• [Given data]
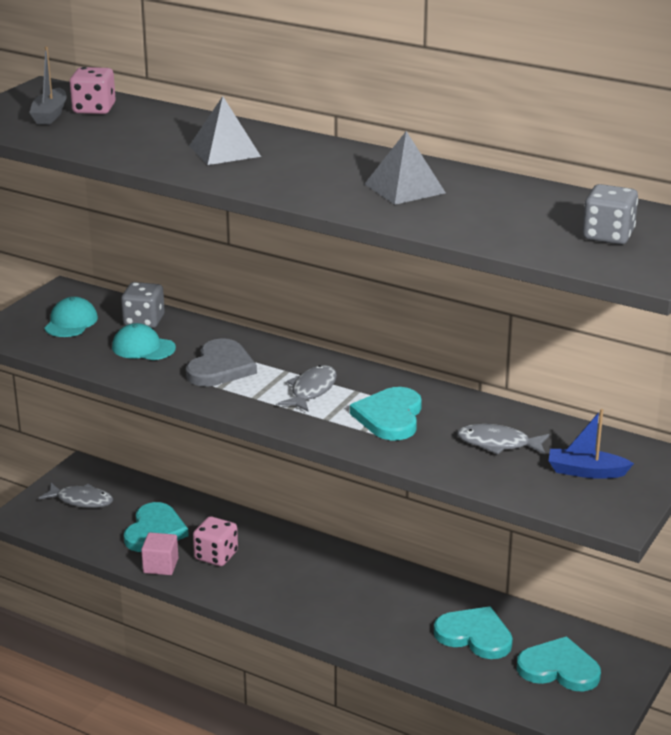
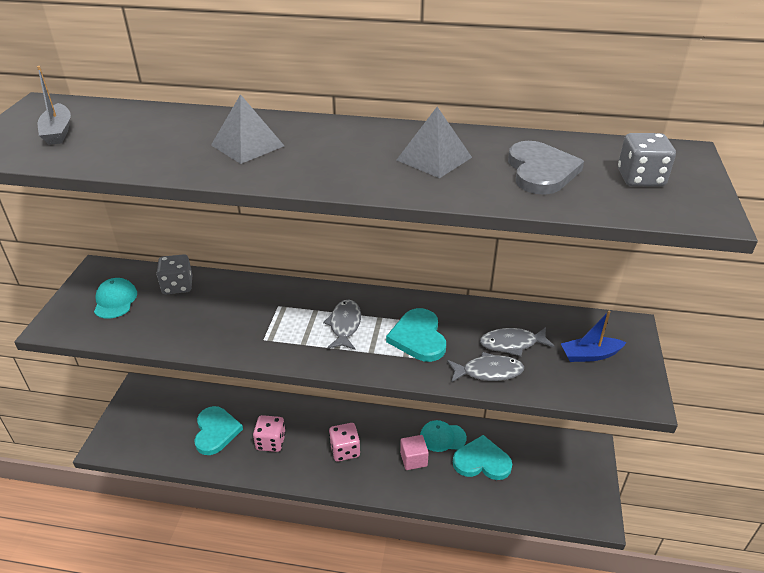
camera: 20 degrees left, 10 degrees up
grey fish [39,483,113,508] -> grey fish moved to [447,352,524,383]
pink dice [70,67,116,114] -> pink dice moved to [329,423,360,461]
turquoise cap [112,323,176,360] -> turquoise cap moved to [420,420,467,452]
pink cube [141,532,178,575] -> pink cube moved to [400,435,429,470]
grey heart [186,338,257,387] -> grey heart moved to [508,141,584,195]
turquoise heart [517,636,601,692] -> none

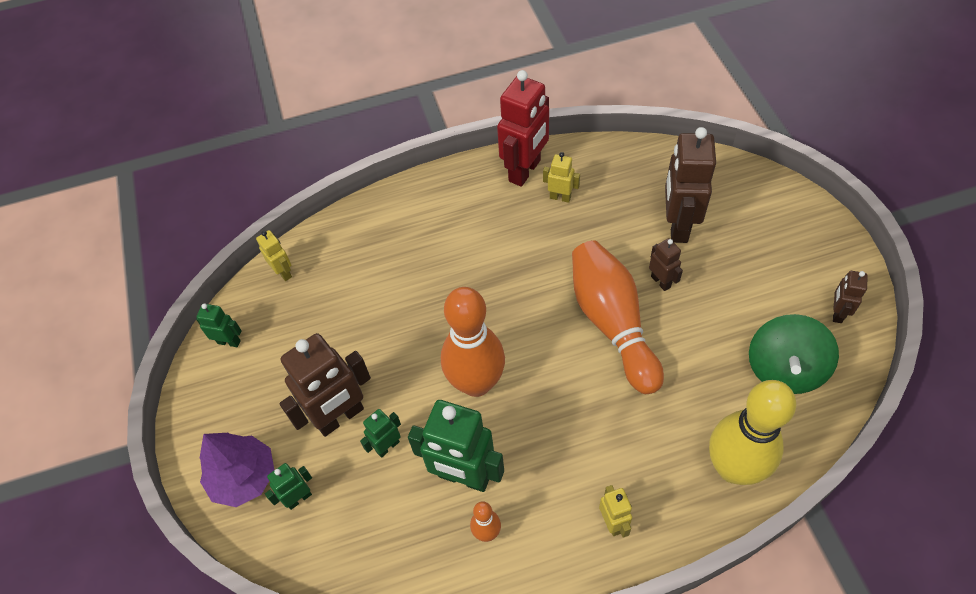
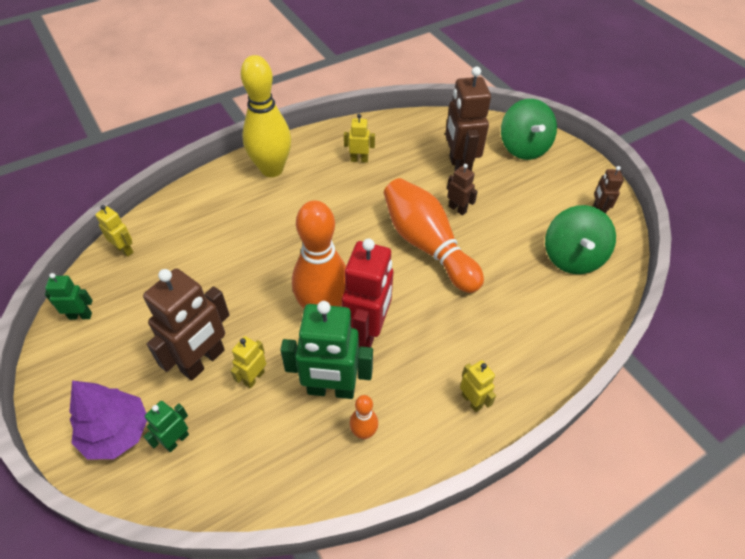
camera: 20 degrees left, 5 degrees down
green robot [360,409,401,458] -> yellow robot [231,336,266,388]
red robot [497,70,549,187] -> red robot moved to [342,238,393,347]
yellow bowling pin [709,380,796,485] -> yellow bowling pin moved to [241,55,291,177]
none -> green spinning top [501,99,557,160]

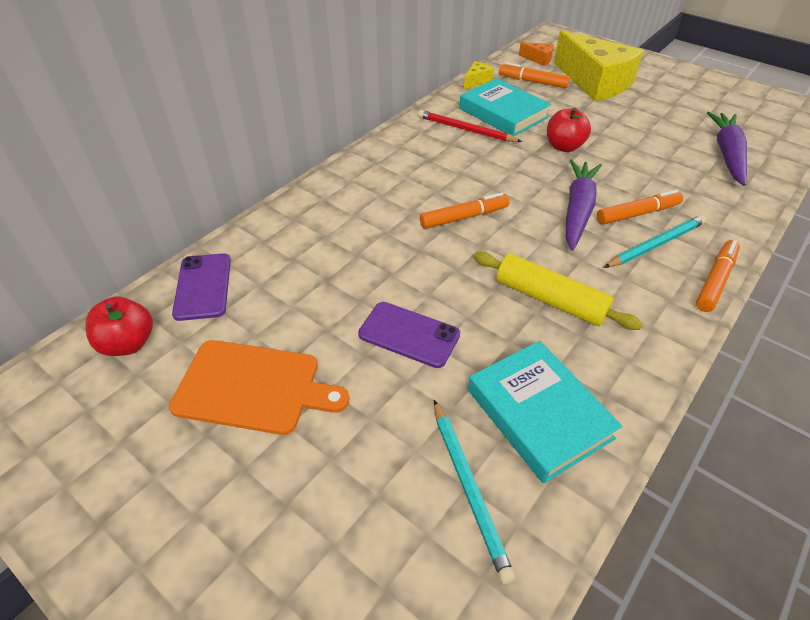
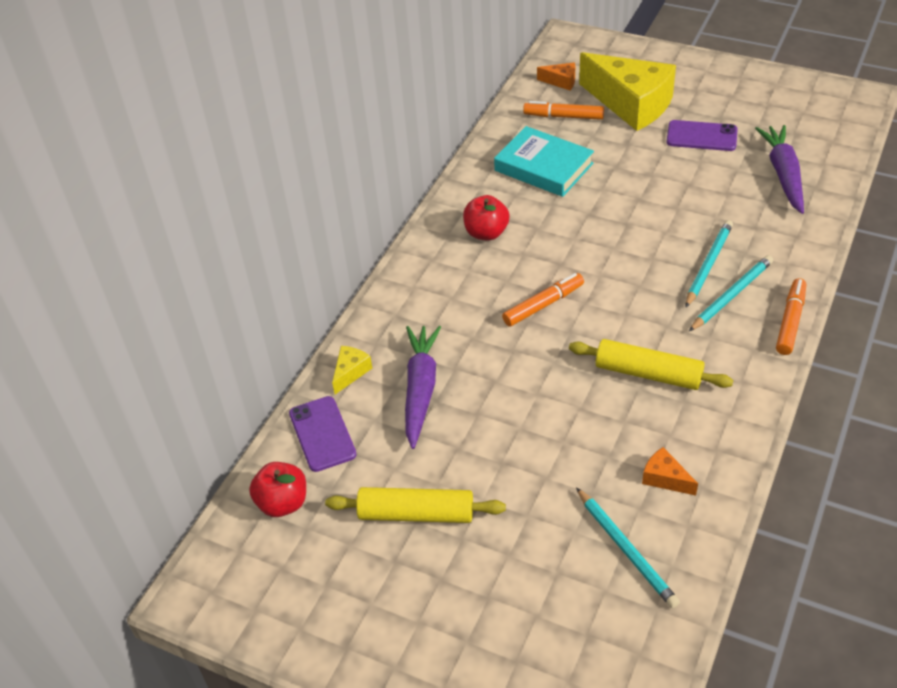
camera: 10 degrees left, 0 degrees up
orange cutting board [169,340,349,435] -> yellow rolling pin [325,487,506,523]
purple phone [358,302,460,368] -> purple phone moved to [666,120,738,151]
red pencil [418,110,522,142] -> none
yellow cheese [464,61,494,89] -> yellow cheese moved to [332,346,372,394]
turquoise book [468,341,622,484] -> orange cheese [642,447,698,496]
red apple [547,108,591,152] -> red apple moved to [463,195,510,240]
purple carrot [566,159,602,251] -> purple carrot moved to [405,326,441,449]
orange marker [597,190,683,225] -> turquoise pencil [686,220,733,307]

• [What is required]
Transcribe exactly the line containing "red pencil [418,110,522,142] -> none" and all remaining lines of the material, ending with the last one.

• [Solution to this task]
red pencil [418,110,522,142] -> none
yellow cheese [464,61,494,89] -> yellow cheese moved to [332,346,372,394]
turquoise book [468,341,622,484] -> orange cheese [642,447,698,496]
red apple [547,108,591,152] -> red apple moved to [463,195,510,240]
purple carrot [566,159,602,251] -> purple carrot moved to [405,326,441,449]
orange marker [597,190,683,225] -> turquoise pencil [686,220,733,307]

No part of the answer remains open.